### Data listing
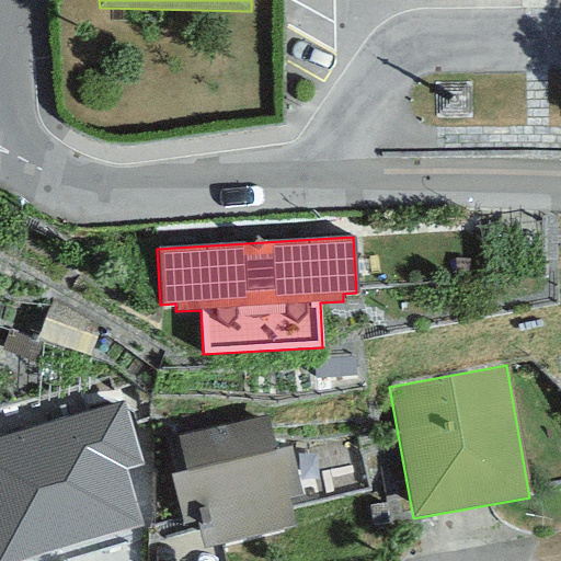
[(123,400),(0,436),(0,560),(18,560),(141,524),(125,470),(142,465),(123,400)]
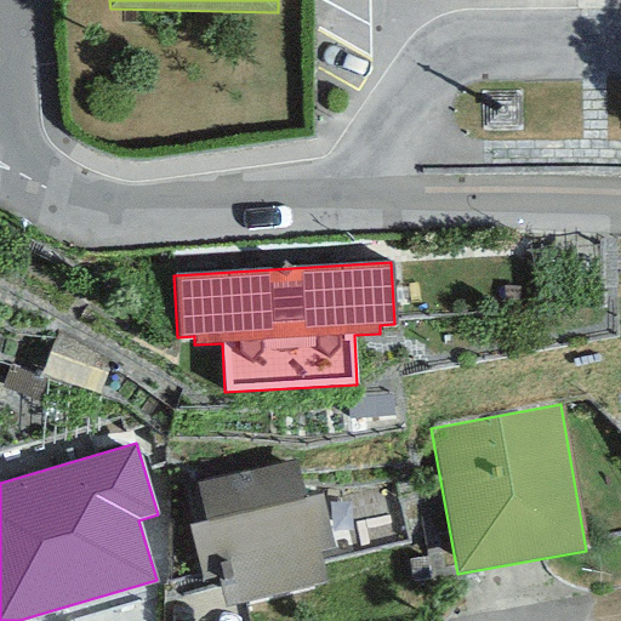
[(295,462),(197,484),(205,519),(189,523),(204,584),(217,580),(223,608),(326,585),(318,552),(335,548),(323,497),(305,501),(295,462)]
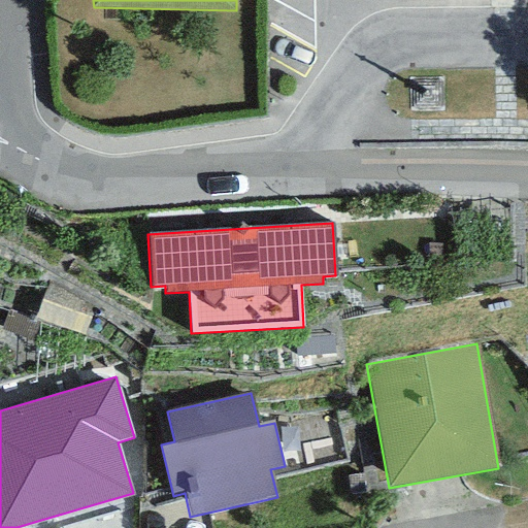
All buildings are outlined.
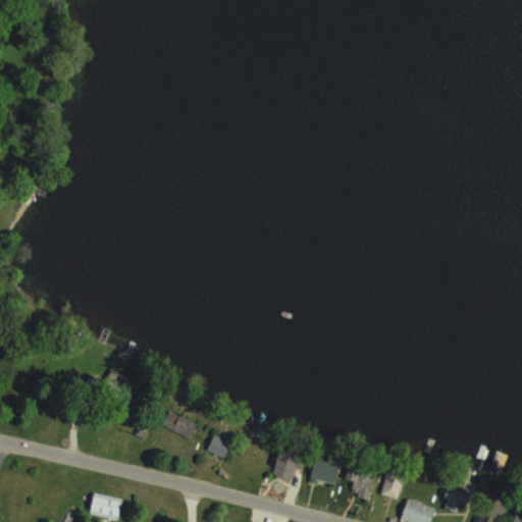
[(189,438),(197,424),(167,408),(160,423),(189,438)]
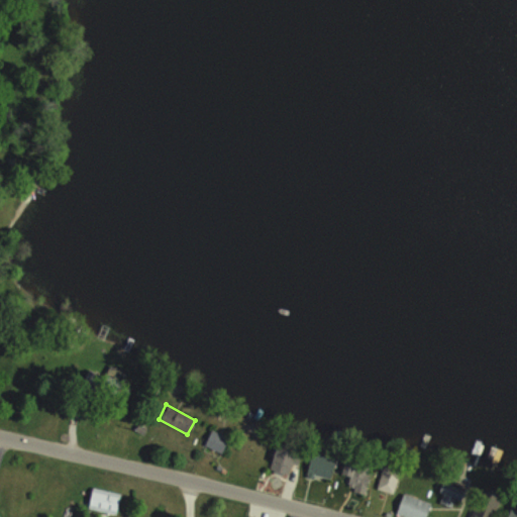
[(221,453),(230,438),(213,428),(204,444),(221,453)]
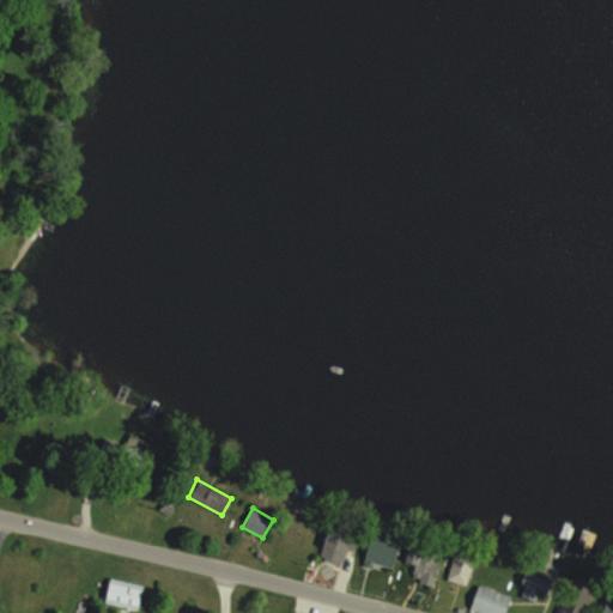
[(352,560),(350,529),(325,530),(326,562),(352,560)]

--

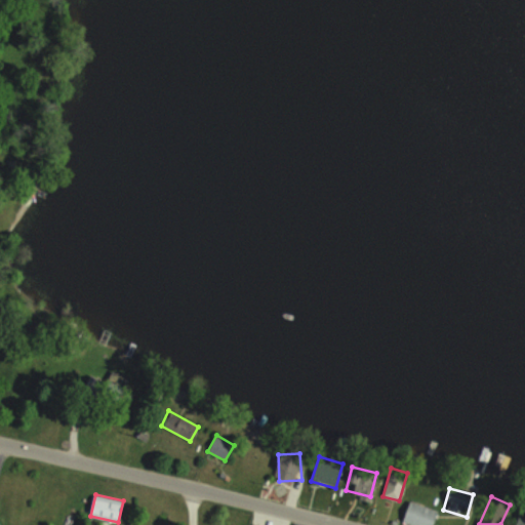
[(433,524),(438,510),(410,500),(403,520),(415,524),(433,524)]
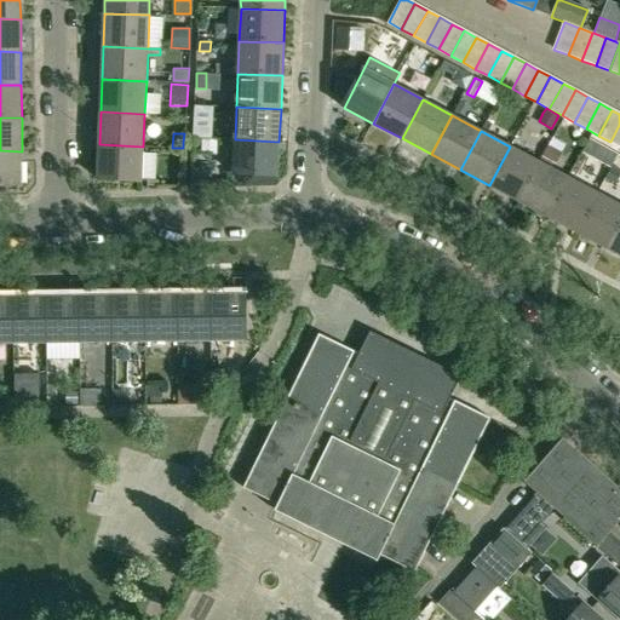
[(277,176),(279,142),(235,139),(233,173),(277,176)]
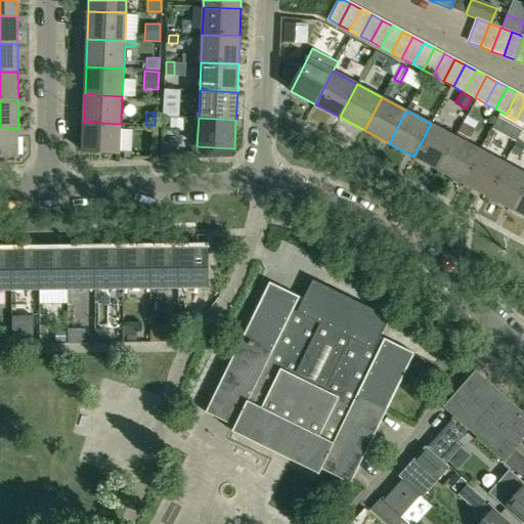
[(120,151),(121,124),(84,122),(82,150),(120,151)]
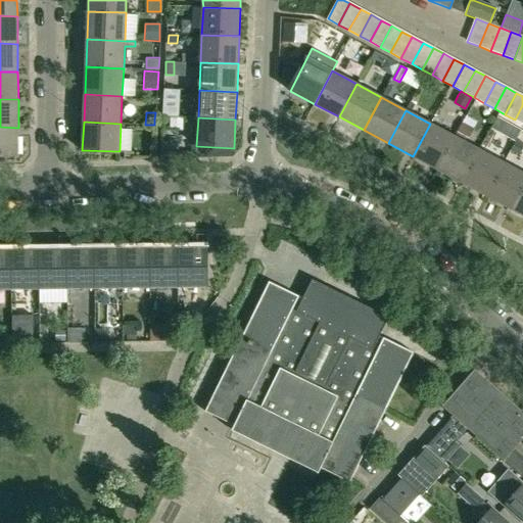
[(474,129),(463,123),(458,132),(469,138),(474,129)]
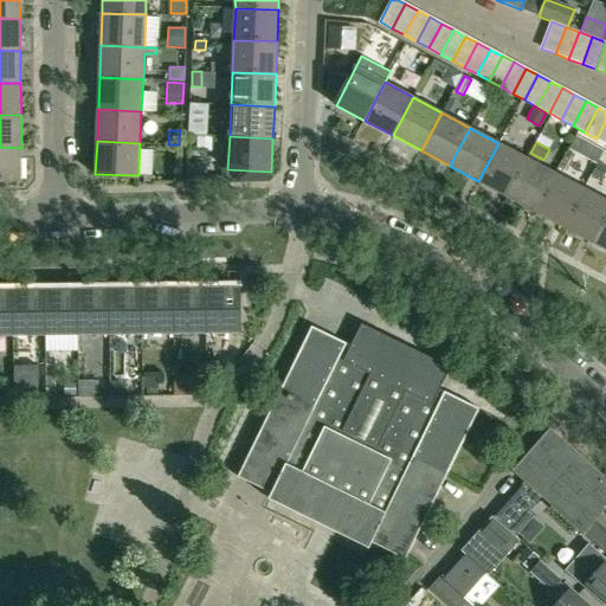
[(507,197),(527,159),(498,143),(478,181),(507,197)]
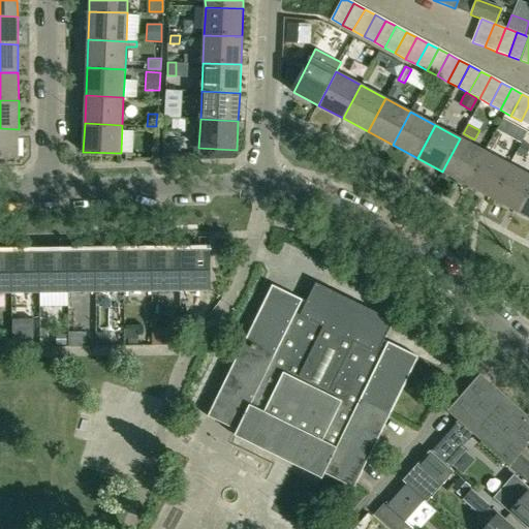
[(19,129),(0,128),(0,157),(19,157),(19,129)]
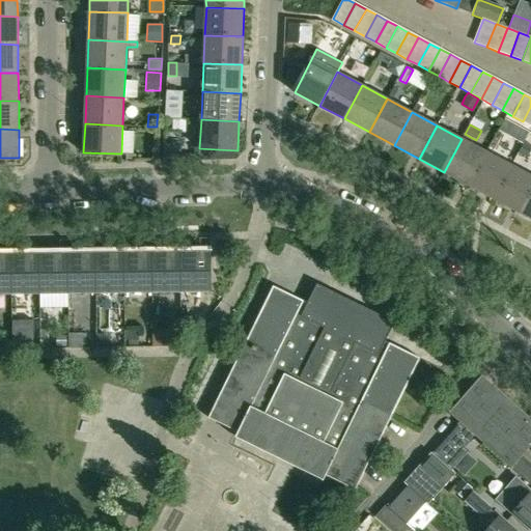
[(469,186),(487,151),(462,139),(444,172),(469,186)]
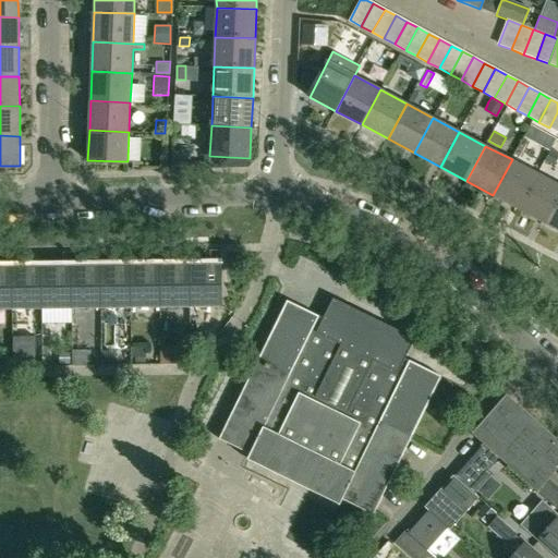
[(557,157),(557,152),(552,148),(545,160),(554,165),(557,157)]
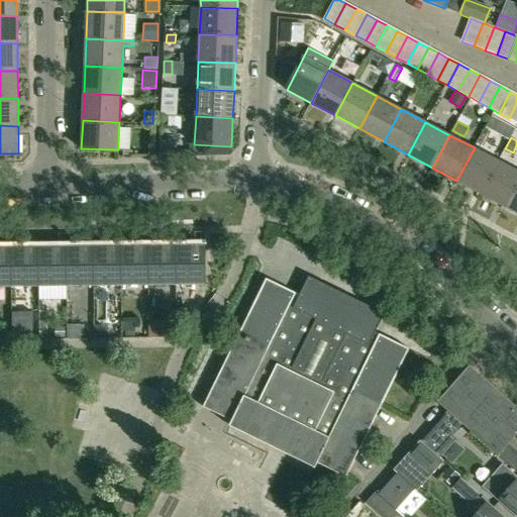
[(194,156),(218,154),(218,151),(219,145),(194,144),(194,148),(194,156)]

### To do
Using the entries above, transcribe exactly from the line that has "[(277,176),(279,142),(235,139),(233,173),(277,176)]" through the line that has "[(469,186),(487,151),(462,139),(444,172),(469,186)]". Pictures are dropped.

### Your solution
[(277,176),(279,142),(235,139),(233,173),(277,176)]
[(120,151),(121,124),(84,122),(82,150),(120,151)]
[(474,129),(463,123),(458,132),(469,138),(474,129)]
[(507,197),(527,159),(498,143),(478,181),(507,197)]
[(19,129),(0,128),(0,157),(19,157),(19,129)]
[(469,186),(487,151),(462,139),(444,172),(469,186)]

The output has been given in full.